Whenever a line carries the word "minus", pull it out of the entries.

### PROVIDED MATERIAL
* * * * * * * * *

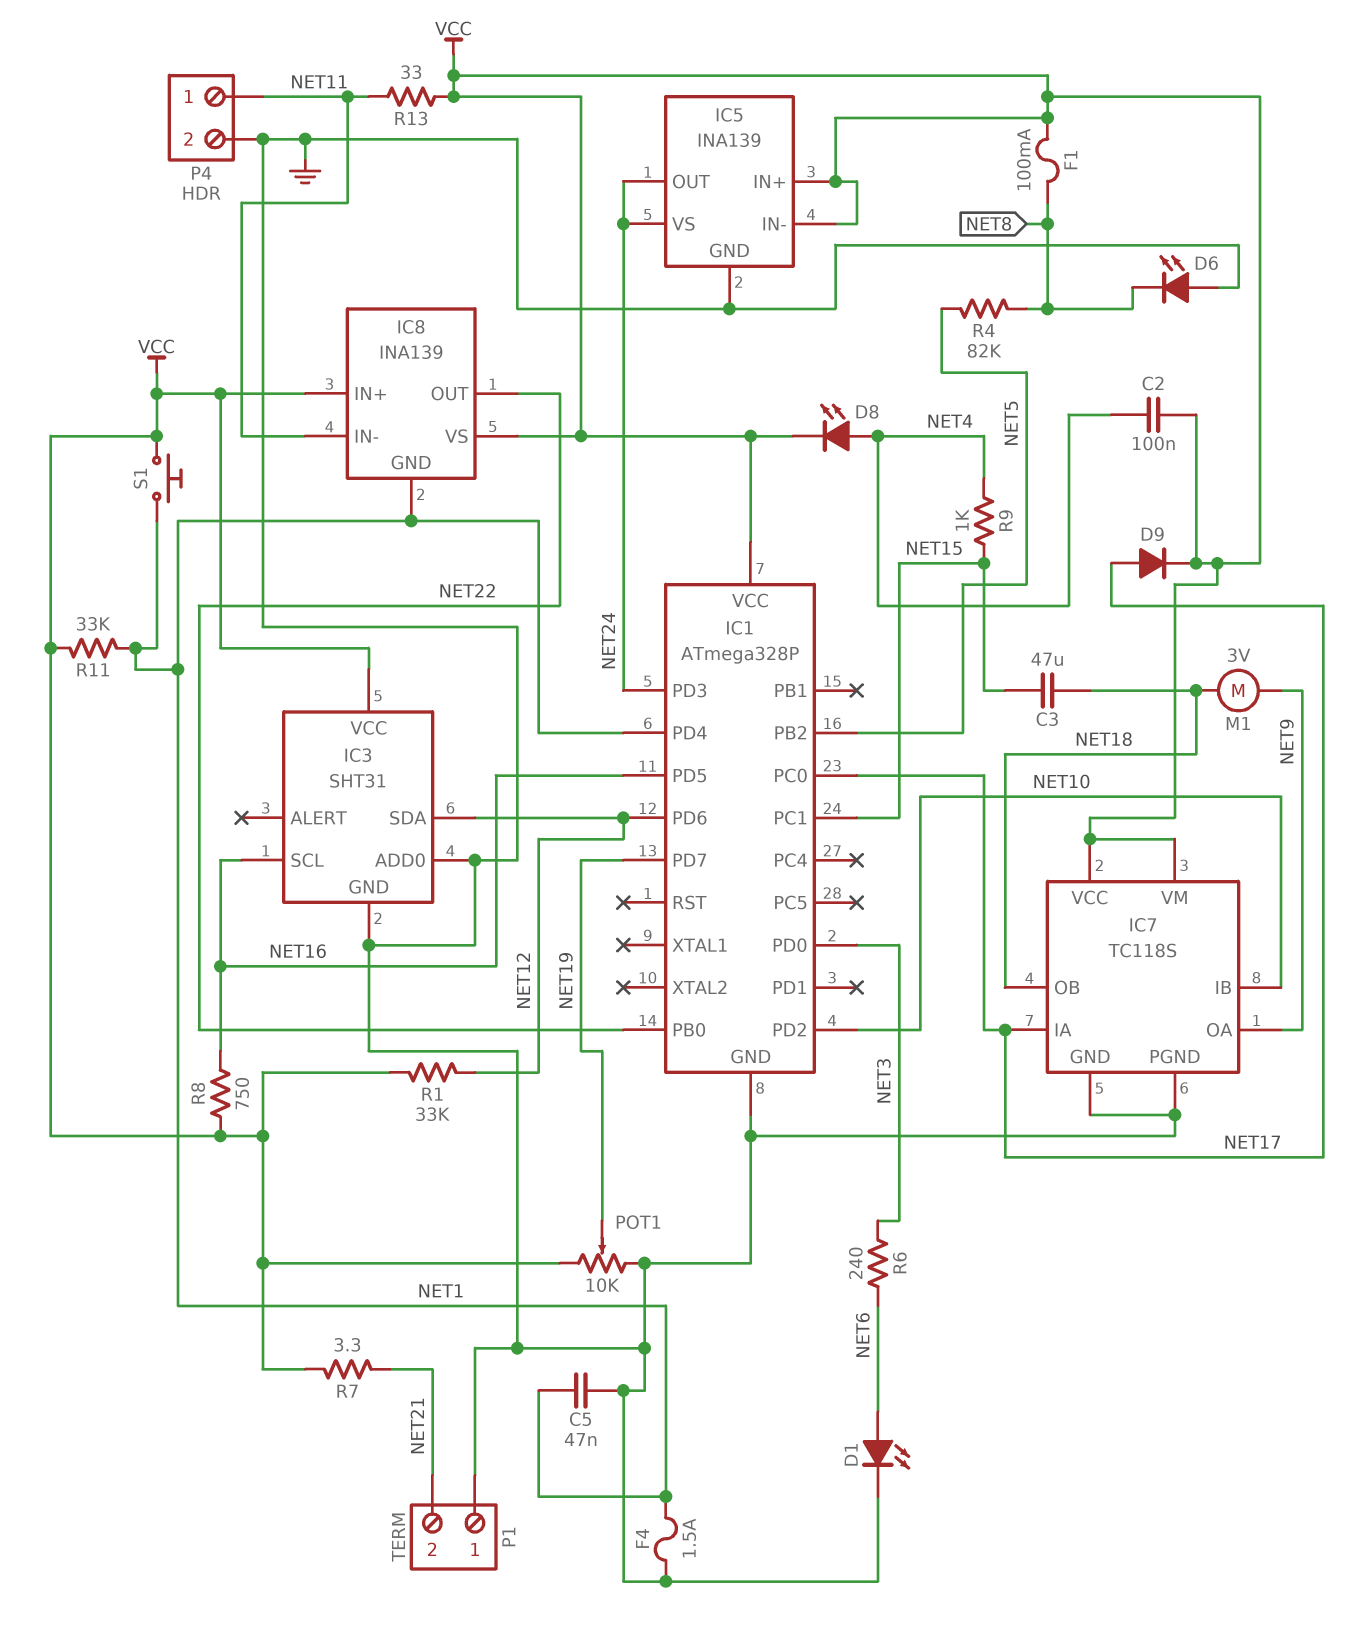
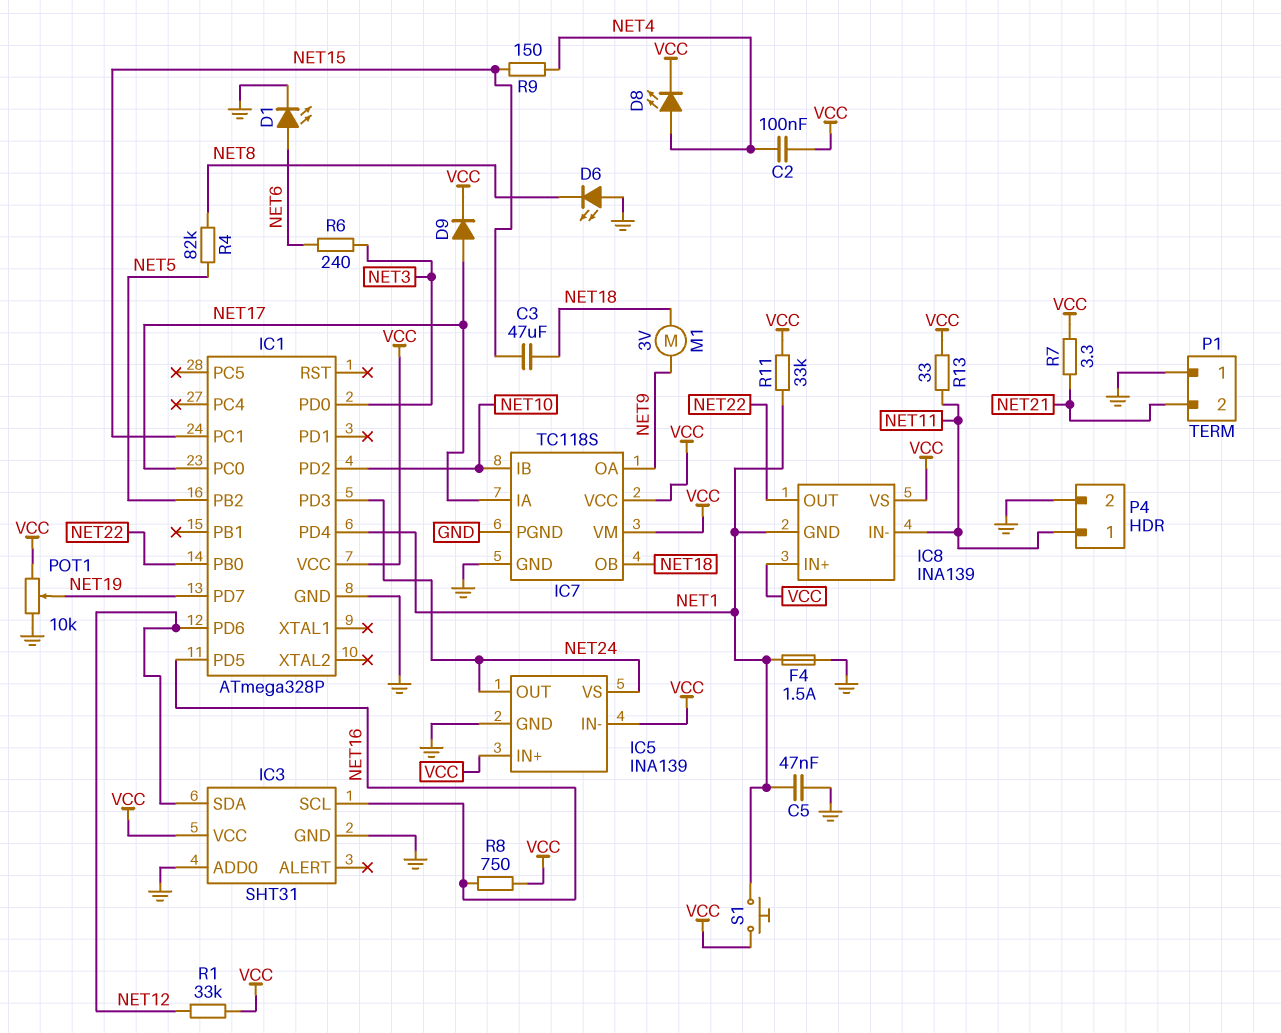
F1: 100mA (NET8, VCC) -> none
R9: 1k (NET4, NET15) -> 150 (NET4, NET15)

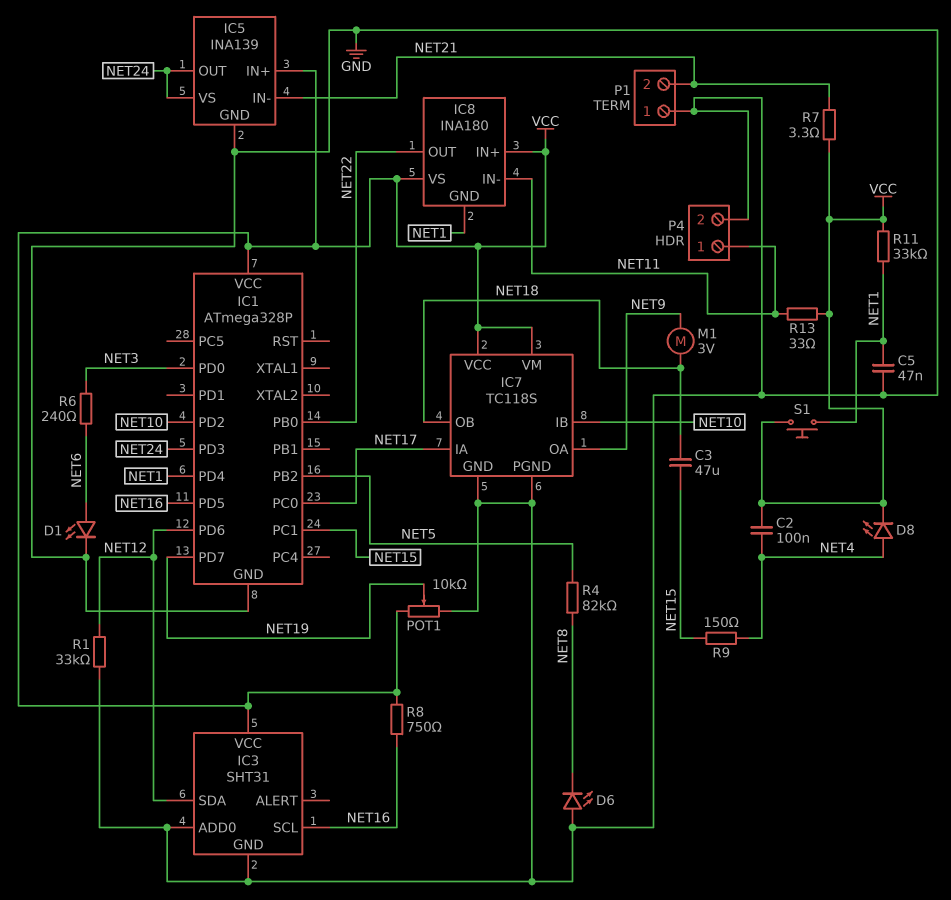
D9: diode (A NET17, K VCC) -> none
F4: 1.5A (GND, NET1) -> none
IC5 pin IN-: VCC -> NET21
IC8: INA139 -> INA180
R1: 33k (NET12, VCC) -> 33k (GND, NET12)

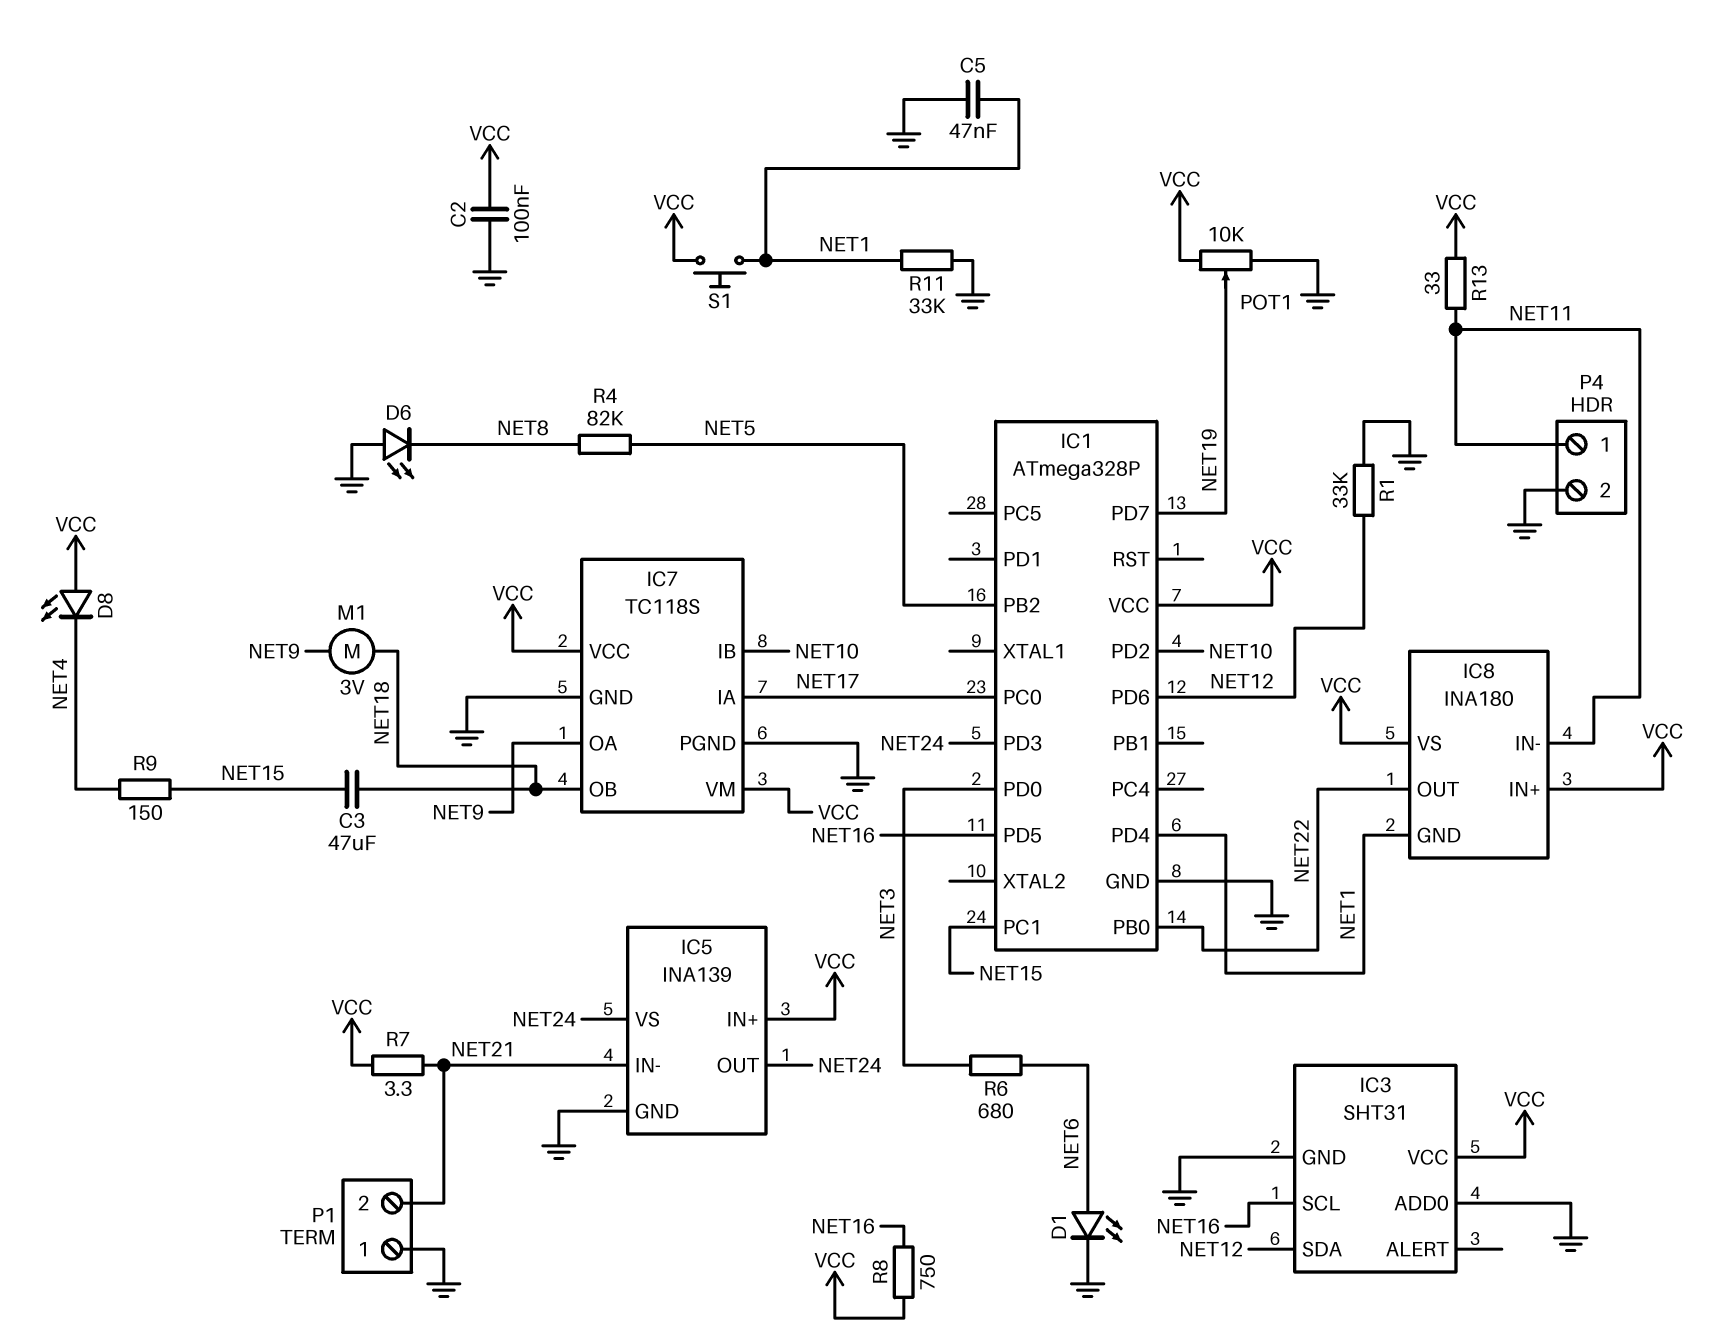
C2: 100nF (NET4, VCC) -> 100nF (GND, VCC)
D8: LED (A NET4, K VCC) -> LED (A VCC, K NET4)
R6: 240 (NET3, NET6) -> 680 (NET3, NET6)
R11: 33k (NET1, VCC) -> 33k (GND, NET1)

* * * * * * * * *

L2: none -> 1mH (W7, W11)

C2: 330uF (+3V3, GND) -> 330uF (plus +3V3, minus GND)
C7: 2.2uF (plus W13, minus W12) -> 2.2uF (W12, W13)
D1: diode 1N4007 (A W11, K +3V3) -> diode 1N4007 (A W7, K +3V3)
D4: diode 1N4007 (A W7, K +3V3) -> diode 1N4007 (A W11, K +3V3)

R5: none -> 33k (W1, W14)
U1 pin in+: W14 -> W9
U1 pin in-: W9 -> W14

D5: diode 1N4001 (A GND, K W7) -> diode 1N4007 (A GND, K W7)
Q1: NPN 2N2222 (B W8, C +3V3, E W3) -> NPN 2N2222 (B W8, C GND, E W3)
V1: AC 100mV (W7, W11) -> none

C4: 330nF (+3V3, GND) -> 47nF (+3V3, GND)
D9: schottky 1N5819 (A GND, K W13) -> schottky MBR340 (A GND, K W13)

* * * * * * * * *

### SOLUTION FOR THIS PROBLEM
C2: 330uF (+3V3, GND) -> 330uF (plus +3V3, minus GND)
C7: 2.2uF (plus W13, minus W12) -> 2.2uF (W12, W13)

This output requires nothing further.